== Dataset records ==

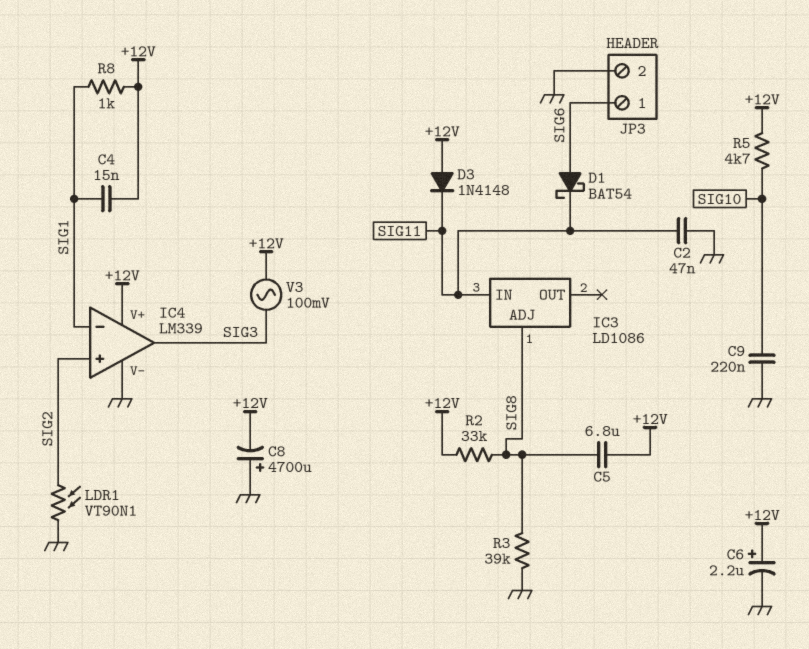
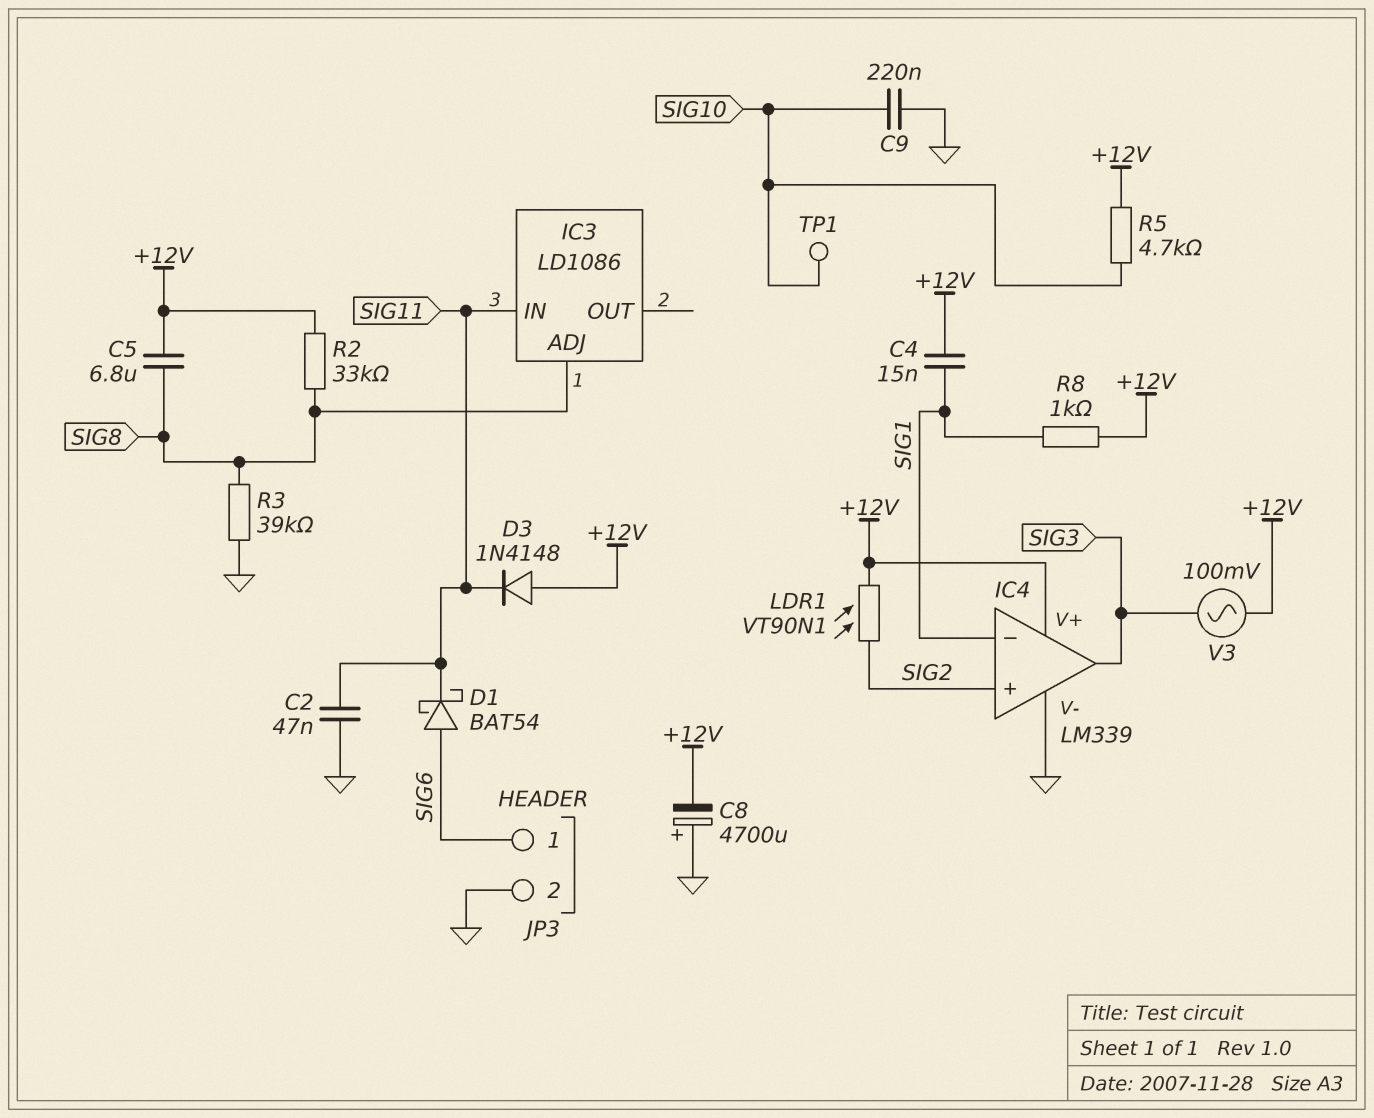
C6: 2.2uF (plus +12V, minus GND) -> none
LDR1: VT90N1 (GND, SIG2) -> VT90N1 (+12V, SIG2)
TP1: none -> test point (SIG10)

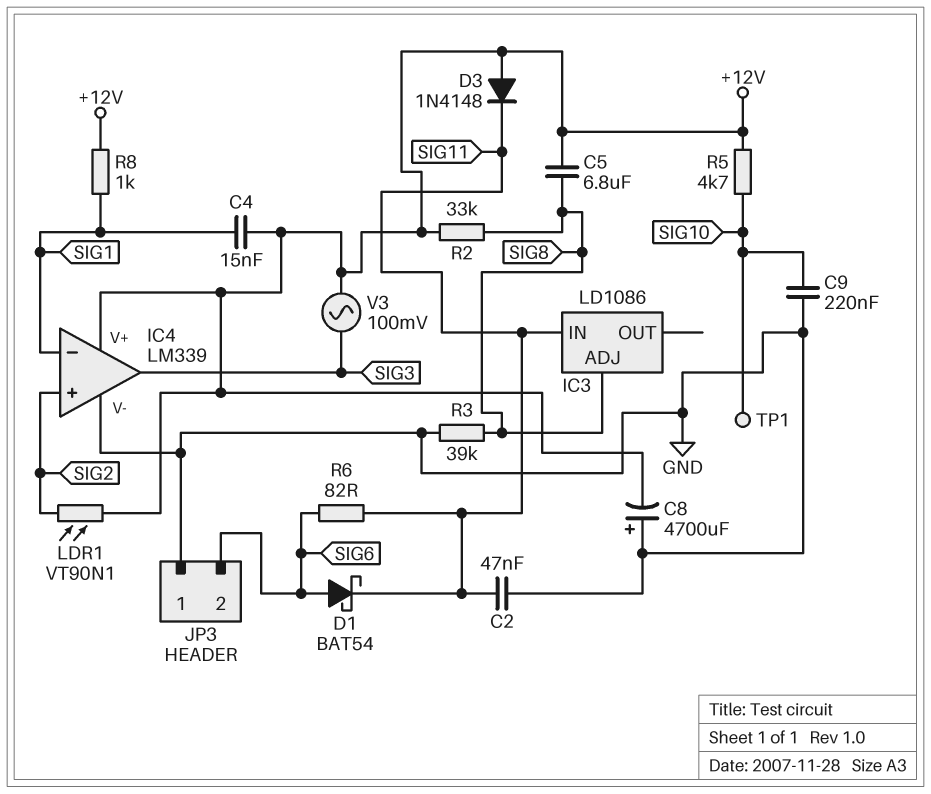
JP3 pin 1: SIG6 -> GND
JP3 pin 2: GND -> SIG6
R6: none -> 82 (SIG6, SIG11)

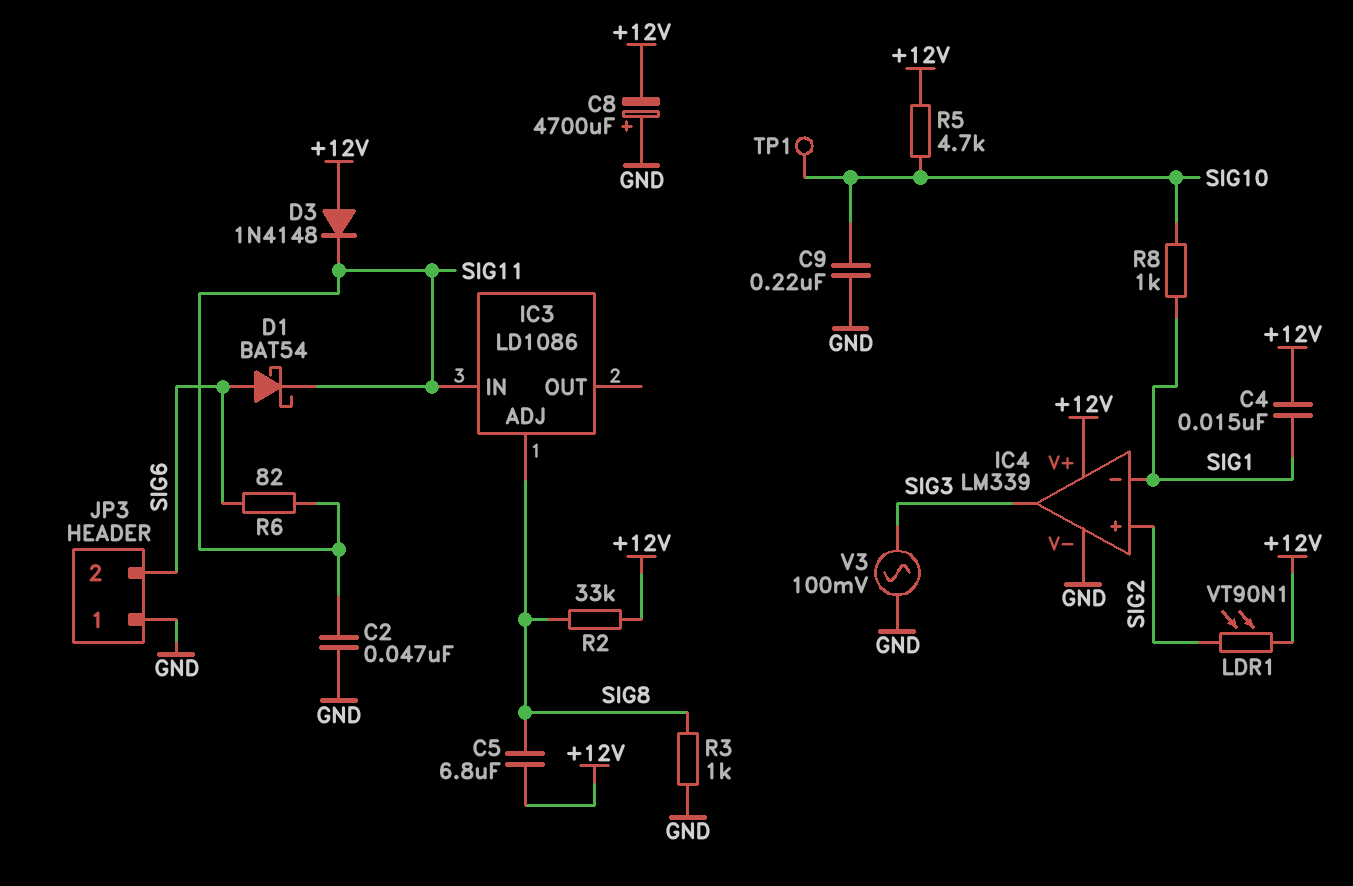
R3: 39k (GND, SIG8) -> 1k (GND, SIG8)
R8: 1k (+12V, SIG1) -> 1k (SIG1, SIG10)
V3: AC 100mV (+12V, SIG3) -> AC 100mV (GND, SIG3)

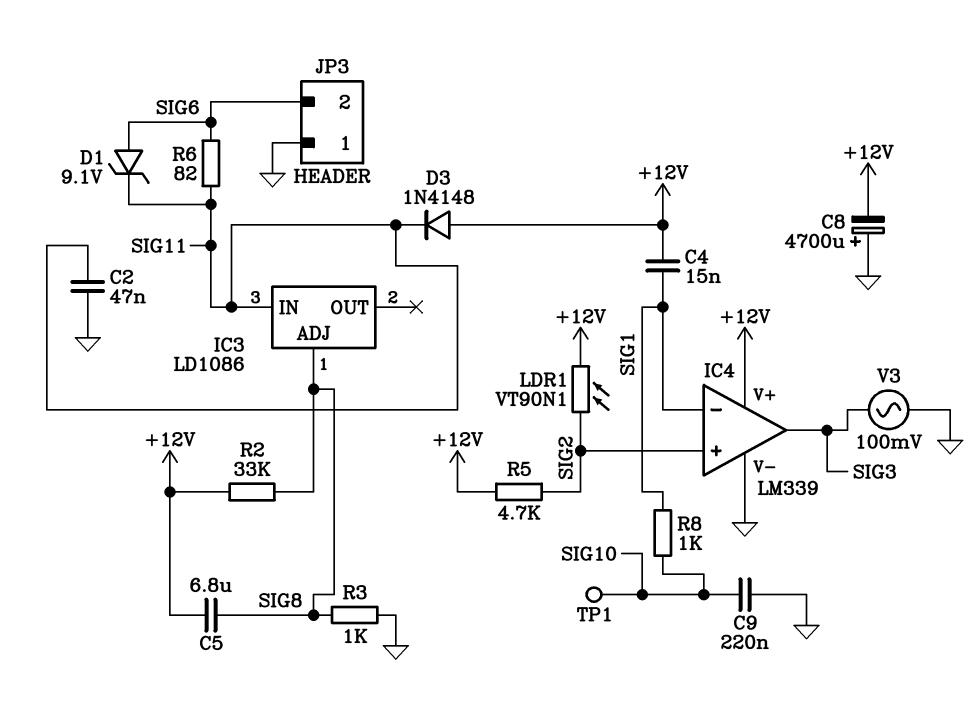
D1: schottky BAT54 (A SIG6, K SIG11) -> zener 9.1V (A SIG6, K SIG11)
R5: 4.7k (+12V, SIG10) -> 4.7k (+12V, SIG2)

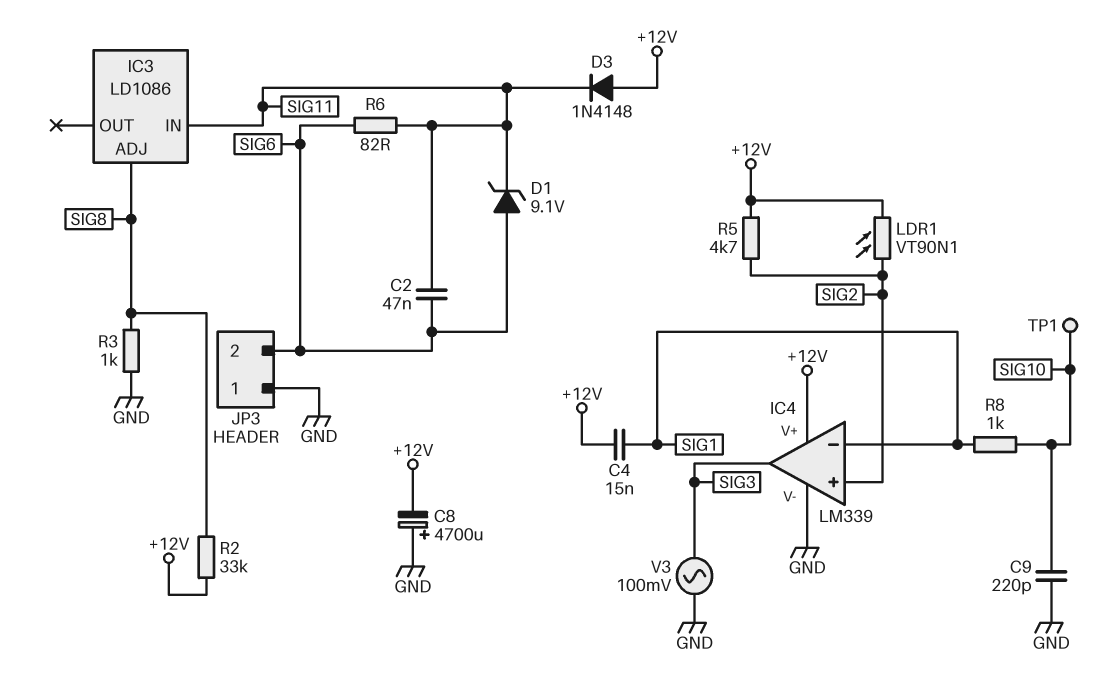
C2: 47nF (GND, SIG11) -> 47nF (SIG6, SIG11)
C5: 6.8uF (+12V, SIG8) -> none
C9: 220nF (GND, SIG10) -> 220pF (GND, SIG10)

===

What the task requires:
Taking the line that contains "C5: 6.8uF (+12V, SIG8) -> none" as the starting point, copy every line through the end of the listing exactly, and write nothing further.

Reply:
C5: 6.8uF (+12V, SIG8) -> none
C9: 220nF (GND, SIG10) -> 220pF (GND, SIG10)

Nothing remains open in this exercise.